> **WORK TASK**: Copy exactly the stretch of data below from the line with "C3: 1uF (plus +3V3, minus DGND) -> none" through the line with "R7: none -> 100k (+3V3, DGND)", including both of those lines.

> **SUPPLIED DATA**:
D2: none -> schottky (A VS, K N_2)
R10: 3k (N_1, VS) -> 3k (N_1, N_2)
---
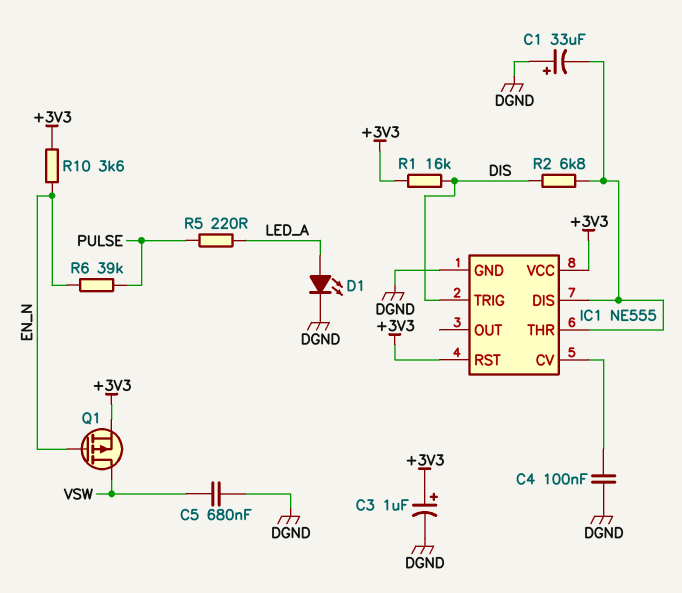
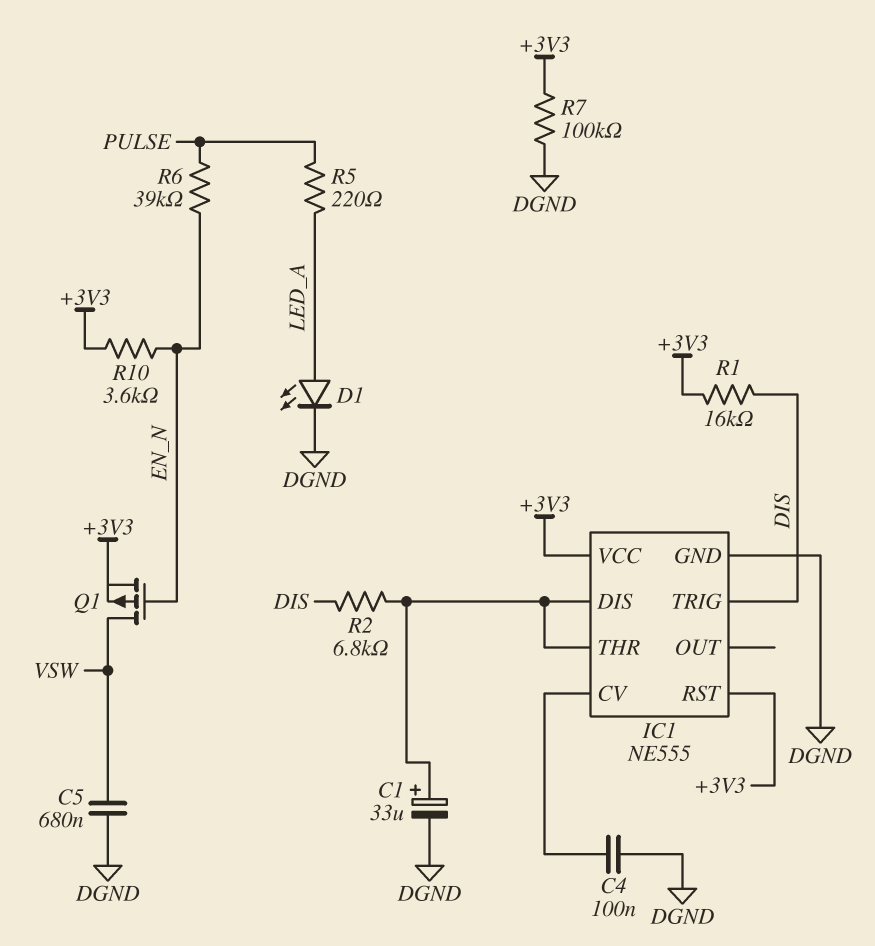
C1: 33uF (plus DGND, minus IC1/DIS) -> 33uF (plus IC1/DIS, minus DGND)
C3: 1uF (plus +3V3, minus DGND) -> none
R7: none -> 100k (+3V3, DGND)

> **RESPONSE TO THE TASK**:
C3: 1uF (plus +3V3, minus DGND) -> none
R7: none -> 100k (+3V3, DGND)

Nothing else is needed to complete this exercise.